■ Directions:
Copy out every line of the data below word for word.

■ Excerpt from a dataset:
================
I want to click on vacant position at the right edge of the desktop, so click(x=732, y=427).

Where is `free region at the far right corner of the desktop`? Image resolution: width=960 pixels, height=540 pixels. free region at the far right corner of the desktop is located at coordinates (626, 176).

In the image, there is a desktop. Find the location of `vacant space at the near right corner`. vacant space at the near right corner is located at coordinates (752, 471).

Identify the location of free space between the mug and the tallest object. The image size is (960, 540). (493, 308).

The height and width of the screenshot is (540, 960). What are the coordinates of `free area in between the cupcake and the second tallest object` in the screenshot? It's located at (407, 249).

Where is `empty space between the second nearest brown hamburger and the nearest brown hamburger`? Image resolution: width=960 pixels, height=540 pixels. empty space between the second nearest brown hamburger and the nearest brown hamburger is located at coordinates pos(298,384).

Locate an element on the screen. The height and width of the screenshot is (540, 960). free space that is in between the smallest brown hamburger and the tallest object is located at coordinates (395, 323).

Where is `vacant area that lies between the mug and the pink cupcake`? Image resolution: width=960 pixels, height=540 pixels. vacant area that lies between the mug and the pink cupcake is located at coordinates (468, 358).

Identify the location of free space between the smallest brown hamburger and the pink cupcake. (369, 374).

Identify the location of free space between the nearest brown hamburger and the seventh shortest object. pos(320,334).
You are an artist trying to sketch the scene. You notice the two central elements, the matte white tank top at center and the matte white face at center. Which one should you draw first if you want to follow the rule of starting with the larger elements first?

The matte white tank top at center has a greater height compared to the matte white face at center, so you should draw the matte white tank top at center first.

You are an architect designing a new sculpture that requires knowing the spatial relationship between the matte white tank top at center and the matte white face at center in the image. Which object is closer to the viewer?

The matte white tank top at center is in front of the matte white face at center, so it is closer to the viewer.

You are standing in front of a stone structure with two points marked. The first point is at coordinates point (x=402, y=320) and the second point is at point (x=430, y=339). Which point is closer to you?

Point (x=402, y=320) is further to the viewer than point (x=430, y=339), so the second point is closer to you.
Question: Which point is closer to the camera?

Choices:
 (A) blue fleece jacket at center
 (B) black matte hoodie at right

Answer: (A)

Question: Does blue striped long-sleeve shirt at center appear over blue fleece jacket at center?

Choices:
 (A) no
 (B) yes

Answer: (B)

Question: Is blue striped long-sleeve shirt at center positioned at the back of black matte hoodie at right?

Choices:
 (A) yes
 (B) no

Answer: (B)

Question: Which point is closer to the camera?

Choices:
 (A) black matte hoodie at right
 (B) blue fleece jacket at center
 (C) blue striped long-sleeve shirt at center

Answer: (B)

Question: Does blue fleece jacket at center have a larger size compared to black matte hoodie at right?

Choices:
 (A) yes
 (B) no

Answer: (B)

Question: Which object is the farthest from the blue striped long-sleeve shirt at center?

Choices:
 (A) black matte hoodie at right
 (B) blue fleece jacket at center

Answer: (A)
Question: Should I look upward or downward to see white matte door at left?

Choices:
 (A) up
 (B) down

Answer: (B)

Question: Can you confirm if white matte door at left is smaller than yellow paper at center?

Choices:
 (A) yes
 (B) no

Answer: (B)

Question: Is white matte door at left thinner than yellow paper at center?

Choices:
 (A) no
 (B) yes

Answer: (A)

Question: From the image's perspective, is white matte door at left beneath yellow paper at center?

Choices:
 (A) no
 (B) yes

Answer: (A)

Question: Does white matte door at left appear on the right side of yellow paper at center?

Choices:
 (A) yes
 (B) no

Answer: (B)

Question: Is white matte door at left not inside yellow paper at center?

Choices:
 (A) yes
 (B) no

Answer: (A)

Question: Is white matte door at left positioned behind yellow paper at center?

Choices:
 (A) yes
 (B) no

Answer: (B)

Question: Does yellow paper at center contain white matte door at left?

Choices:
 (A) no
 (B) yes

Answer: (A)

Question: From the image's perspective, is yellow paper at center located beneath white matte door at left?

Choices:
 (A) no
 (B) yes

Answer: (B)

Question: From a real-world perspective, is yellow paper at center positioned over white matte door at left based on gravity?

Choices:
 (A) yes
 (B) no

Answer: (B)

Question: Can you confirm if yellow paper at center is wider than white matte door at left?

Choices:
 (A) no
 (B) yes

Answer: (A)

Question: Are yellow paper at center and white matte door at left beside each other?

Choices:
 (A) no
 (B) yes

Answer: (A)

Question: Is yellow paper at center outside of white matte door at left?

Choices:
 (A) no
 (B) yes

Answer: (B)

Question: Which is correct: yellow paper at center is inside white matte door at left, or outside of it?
================
■ Written solution:
I want to click on vacant position at the right edge of the desktop, so click(x=732, y=427).

Where is `free region at the far right corner of the desktop`? Image resolution: width=960 pixels, height=540 pixels. free region at the far right corner of the desktop is located at coordinates (626, 176).

In the image, there is a desktop. Find the location of `vacant space at the near right corner`. vacant space at the near right corner is located at coordinates (752, 471).

Identify the location of free space between the mug and the tallest object. The image size is (960, 540). (493, 308).

The height and width of the screenshot is (540, 960). What are the coordinates of `free area in between the cupcake and the second tallest object` in the screenshot? It's located at (407, 249).

Where is `empty space between the second nearest brown hamburger and the nearest brown hamburger`? Image resolution: width=960 pixels, height=540 pixels. empty space between the second nearest brown hamburger and the nearest brown hamburger is located at coordinates pos(298,384).

Locate an element on the screen. The height and width of the screenshot is (540, 960). free space that is in between the smallest brown hamburger and the tallest object is located at coordinates (395, 323).

Where is `vacant area that lies between the mug and the pink cupcake`? Image resolution: width=960 pixels, height=540 pixels. vacant area that lies between the mug and the pink cupcake is located at coordinates (468, 358).

Identify the location of free space between the smallest brown hamburger and the pink cupcake. (369, 374).

Identify the location of free space between the nearest brown hamburger and the seventh shortest object. pos(320,334).
You are an artist trying to sketch the scene. You notice the two central elements, the matte white tank top at center and the matte white face at center. Which one should you draw first if you want to follow the rule of starting with the larger elements first?

The matte white tank top at center has a greater height compared to the matte white face at center, so you should draw the matte white tank top at center first.

You are an architect designing a new sculpture that requires knowing the spatial relationship between the matte white tank top at center and the matte white face at center in the image. Which object is closer to the viewer?

The matte white tank top at center is in front of the matte white face at center, so it is closer to the viewer.

You are standing in front of a stone structure with two points marked. The first point is at coordinates point (x=402, y=320) and the second point is at point (x=430, y=339). Which point is closer to you?

Point (x=402, y=320) is further to the viewer than point (x=430, y=339), so the second point is closer to you.
Question: Which point is closer to the camera?

Choices:
 (A) blue fleece jacket at center
 (B) black matte hoodie at right

Answer: (A)

Question: Does blue striped long-sleeve shirt at center appear over blue fleece jacket at center?

Choices:
 (A) no
 (B) yes

Answer: (B)

Question: Is blue striped long-sleeve shirt at center positioned at the back of black matte hoodie at right?

Choices:
 (A) yes
 (B) no

Answer: (B)

Question: Which point is closer to the camera?

Choices:
 (A) black matte hoodie at right
 (B) blue fleece jacket at center
 (C) blue striped long-sleeve shirt at center

Answer: (B)

Question: Does blue fleece jacket at center have a larger size compared to black matte hoodie at right?

Choices:
 (A) yes
 (B) no

Answer: (B)

Question: Which object is the farthest from the blue striped long-sleeve shirt at center?

Choices:
 (A) black matte hoodie at right
 (B) blue fleece jacket at center

Answer: (A)
Question: Should I look upward or downward to see white matte door at left?

Choices:
 (A) up
 (B) down

Answer: (B)

Question: Can you confirm if white matte door at left is smaller than yellow paper at center?

Choices:
 (A) yes
 (B) no

Answer: (B)

Question: Is white matte door at left thinner than yellow paper at center?

Choices:
 (A) no
 (B) yes

Answer: (A)

Question: From the image's perspective, is white matte door at left beneath yellow paper at center?

Choices:
 (A) no
 (B) yes

Answer: (A)

Question: Does white matte door at left appear on the right side of yellow paper at center?

Choices:
 (A) yes
 (B) no

Answer: (B)

Question: Is white matte door at left not inside yellow paper at center?

Choices:
 (A) yes
 (B) no

Answer: (A)

Question: Is white matte door at left positioned behind yellow paper at center?

Choices:
 (A) yes
 (B) no

Answer: (B)

Question: Does yellow paper at center contain white matte door at left?

Choices:
 (A) no
 (B) yes

Answer: (A)

Question: From the image's perspective, is yellow paper at center located beneath white matte door at left?

Choices:
 (A) no
 (B) yes

Answer: (B)

Question: From a real-world perspective, is yellow paper at center positioned over white matte door at left based on gravity?

Choices:
 (A) yes
 (B) no

Answer: (B)

Question: Can you confirm if yellow paper at center is wider than white matte door at left?

Choices:
 (A) no
 (B) yes

Answer: (A)

Question: Are yellow paper at center and white matte door at left beside each other?

Choices:
 (A) no
 (B) yes

Answer: (A)

Question: Is yellow paper at center outside of white matte door at left?

Choices:
 (A) no
 (B) yes

Answer: (B)

Question: Which is correct: yellow paper at center is inside white matte door at left, or outside of it?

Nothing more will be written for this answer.